__DIRECTIONS__.
Among the entries below, find all lines that include "plus" and copy them.

───── EXERCISE DATA

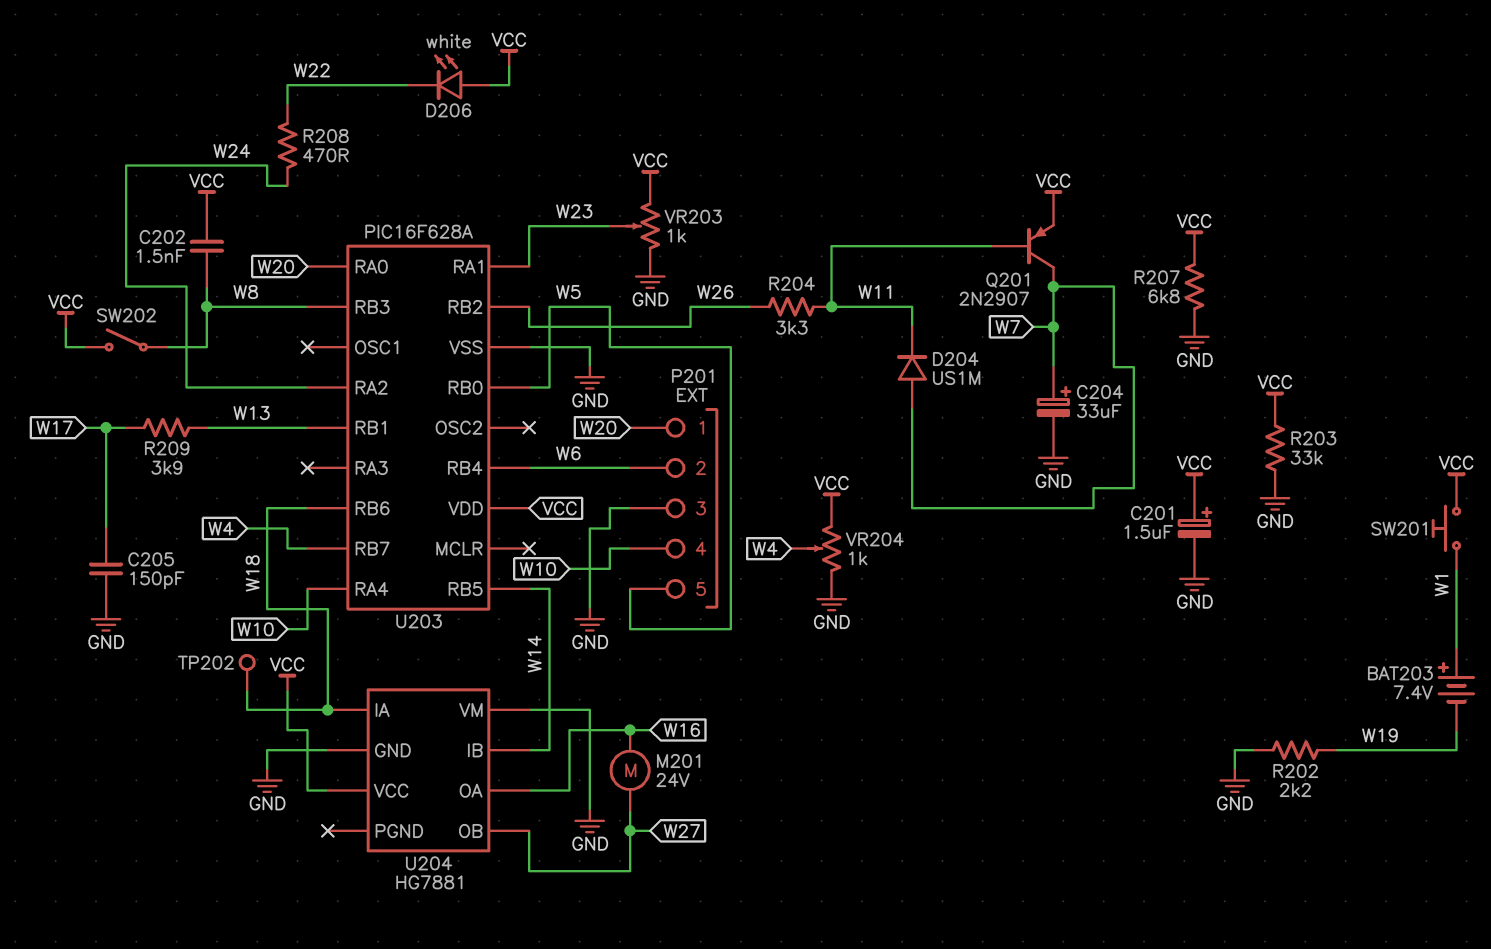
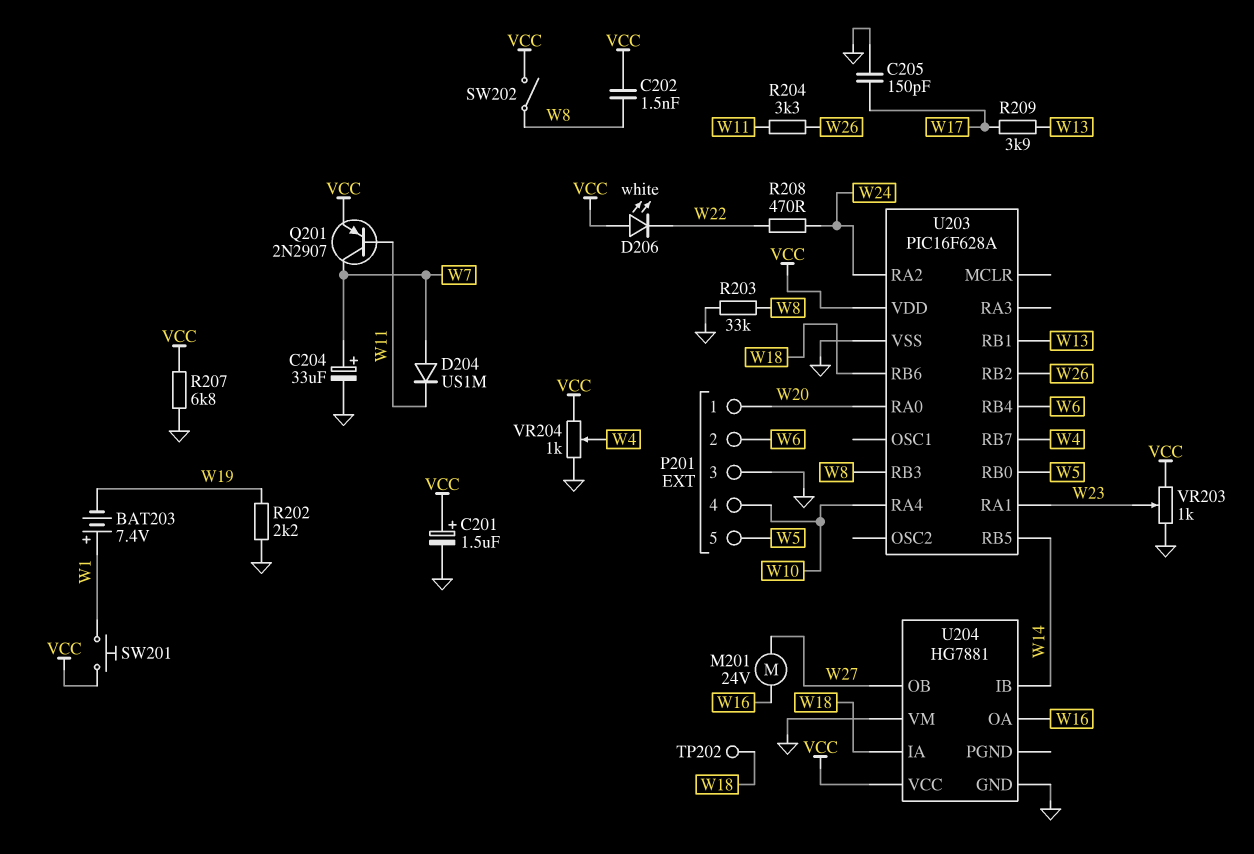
R203: 33k (GND, VCC) -> 33k (GND, W8)

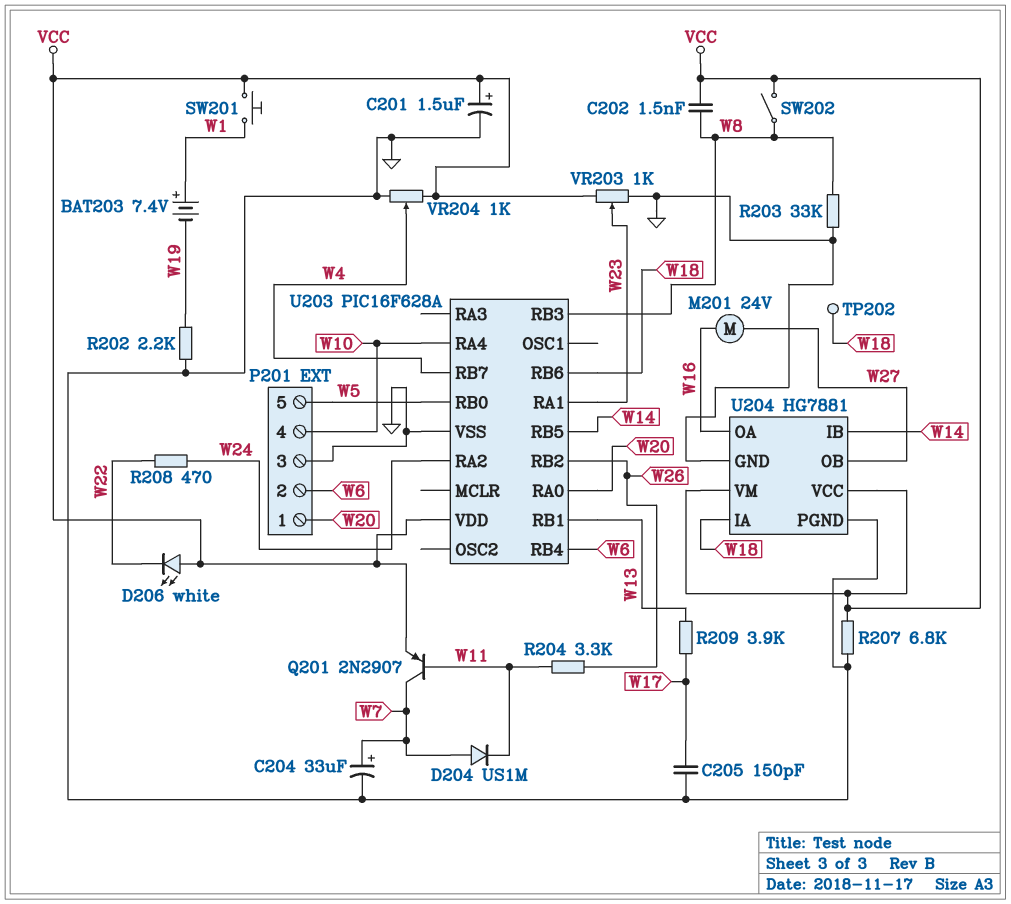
U204 pin PGND: none -> GND
U204 pin VM: GND -> VCC

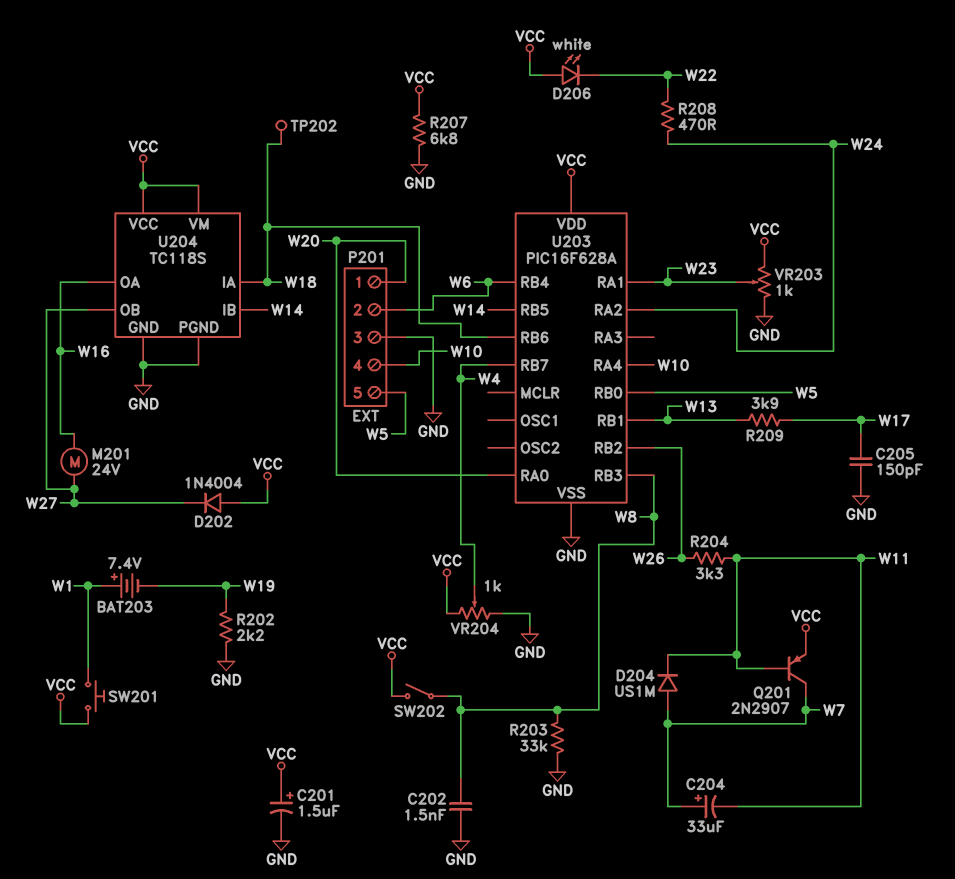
C202: 1.5nF (VCC, W8) -> 1.5nF (GND, W8)
C204: 33uF (plus W7, minus GND) -> 33uF (plus W7, minus W11)
D202: none -> diode 1N4004 (A VCC, K W27)
U204: HG7881 -> TC118S

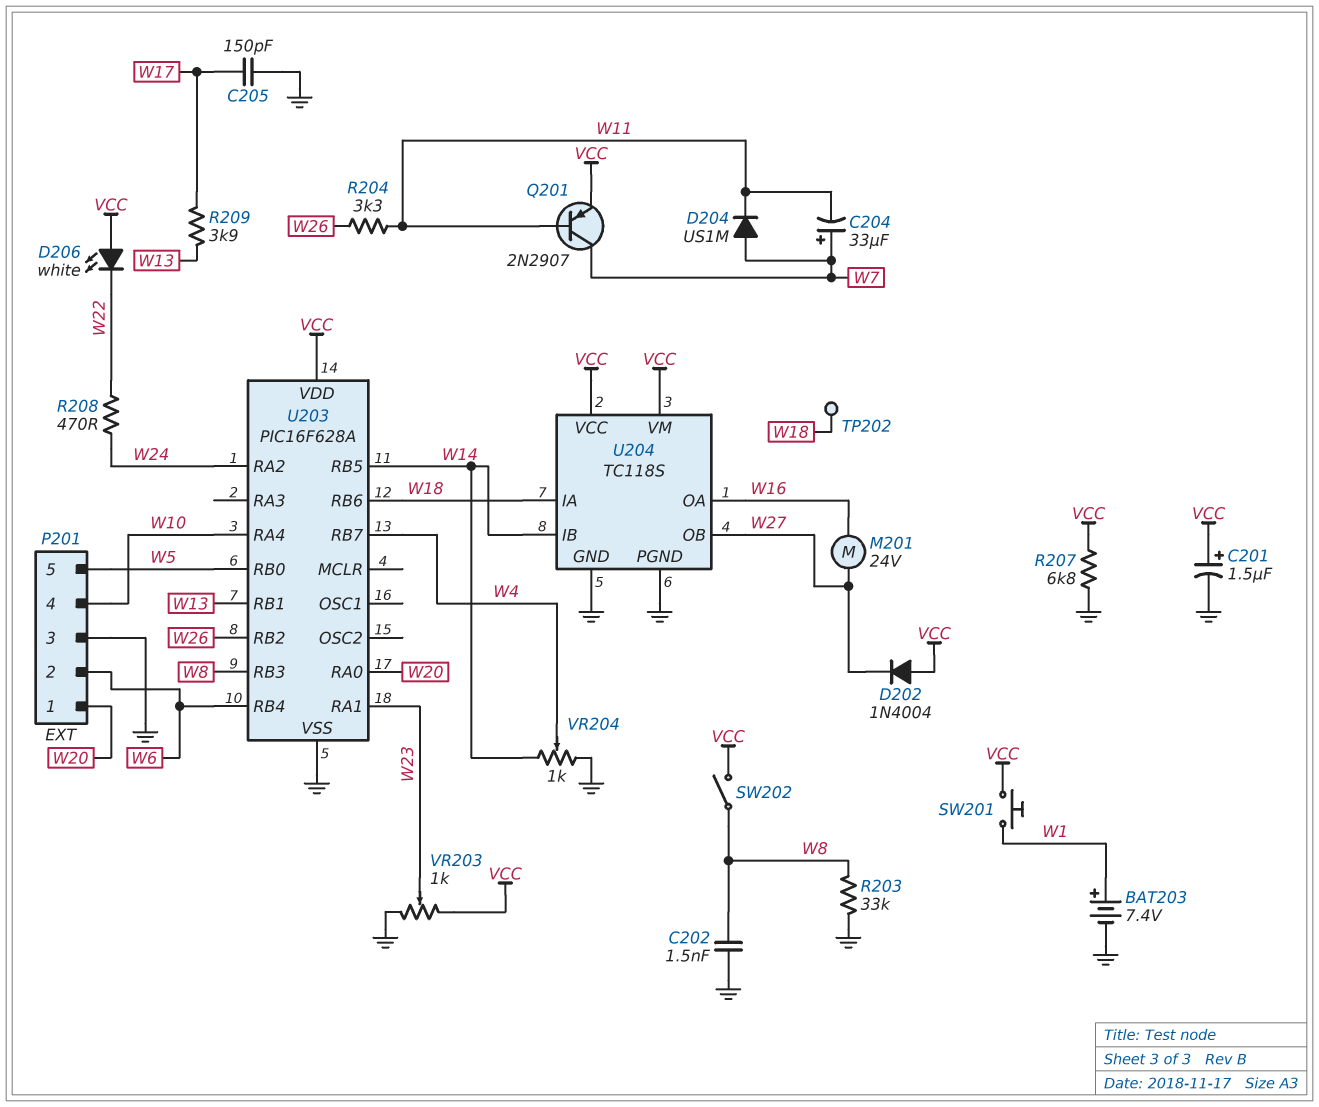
BAT203: 7.4V (plus W1, minus W19) -> 7.4V (plus W1, minus GND)
R202: 2.2k (GND, W19) -> none
VR204: 1k (GND, VCC, wiper W4) -> 1k (GND, W14, wiper W4)

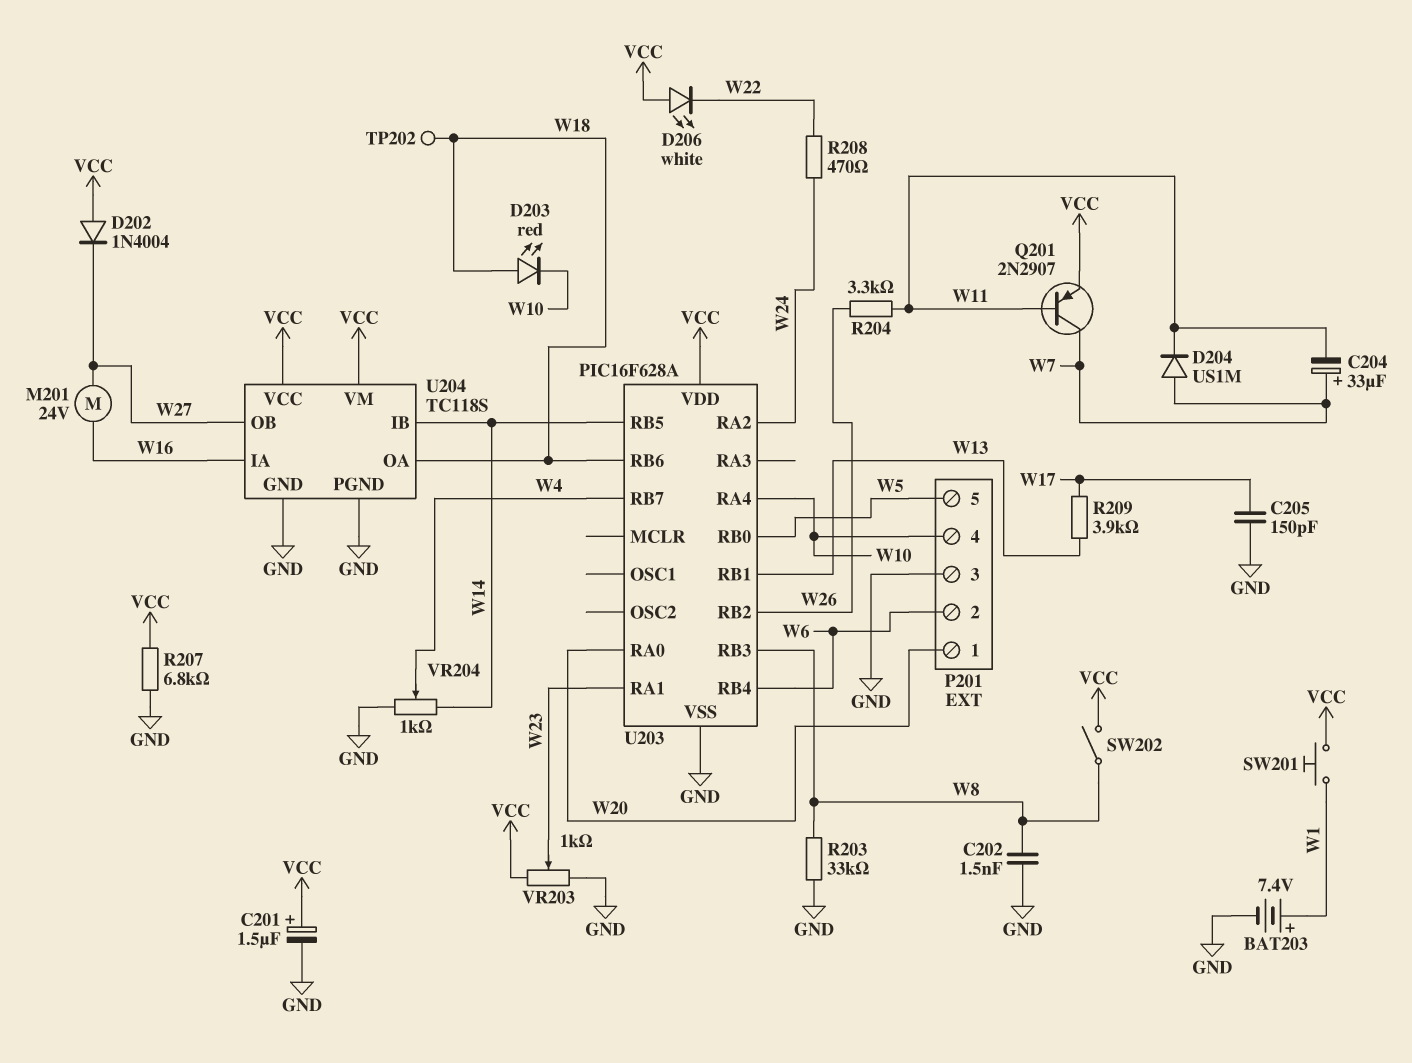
D203: none -> LED red (A W18, K W10)
U204 pin IA: W18 -> W16
U204 pin OA: W16 -> W18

──────────

__OUTPUT__.
C204: 33uF (plus W7, minus GND) -> 33uF (plus W7, minus W11)
BAT203: 7.4V (plus W1, minus W19) -> 7.4V (plus W1, minus GND)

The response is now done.